Stored data entries
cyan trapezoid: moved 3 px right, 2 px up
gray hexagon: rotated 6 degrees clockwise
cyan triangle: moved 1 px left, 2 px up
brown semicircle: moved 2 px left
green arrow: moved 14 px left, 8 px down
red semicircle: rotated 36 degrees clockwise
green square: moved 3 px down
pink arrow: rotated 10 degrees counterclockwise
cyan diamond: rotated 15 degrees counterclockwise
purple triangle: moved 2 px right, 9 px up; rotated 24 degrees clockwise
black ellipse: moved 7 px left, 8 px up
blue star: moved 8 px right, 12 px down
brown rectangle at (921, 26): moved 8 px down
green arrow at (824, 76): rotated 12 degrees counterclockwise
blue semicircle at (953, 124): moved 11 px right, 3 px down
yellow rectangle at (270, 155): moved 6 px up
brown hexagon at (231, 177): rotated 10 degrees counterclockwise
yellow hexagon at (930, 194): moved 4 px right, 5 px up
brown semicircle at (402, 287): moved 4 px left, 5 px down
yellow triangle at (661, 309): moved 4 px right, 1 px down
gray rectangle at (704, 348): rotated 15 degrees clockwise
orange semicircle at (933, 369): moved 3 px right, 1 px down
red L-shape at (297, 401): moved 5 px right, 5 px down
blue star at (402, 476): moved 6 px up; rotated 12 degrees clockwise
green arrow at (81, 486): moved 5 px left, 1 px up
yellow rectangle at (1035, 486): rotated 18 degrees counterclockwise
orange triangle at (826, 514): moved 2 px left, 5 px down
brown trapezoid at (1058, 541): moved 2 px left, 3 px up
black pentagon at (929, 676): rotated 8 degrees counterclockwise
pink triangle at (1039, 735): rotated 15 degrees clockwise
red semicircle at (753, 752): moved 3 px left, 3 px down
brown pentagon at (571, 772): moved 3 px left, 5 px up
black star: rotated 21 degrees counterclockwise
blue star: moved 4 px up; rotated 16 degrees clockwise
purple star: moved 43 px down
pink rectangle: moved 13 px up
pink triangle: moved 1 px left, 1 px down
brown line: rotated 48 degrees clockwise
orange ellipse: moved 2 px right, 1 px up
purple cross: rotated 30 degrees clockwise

* **What is required**
Your answer should hold the line with "pink triangle: moved 1 px left, 1 px down" and each line after it to the end of the data, retyped exactly. Include no other lines.

* **Result for this task**
pink triangle: moved 1 px left, 1 px down
brown line: rotated 48 degrees clockwise
orange ellipse: moved 2 px right, 1 px up
purple cross: rotated 30 degrees clockwise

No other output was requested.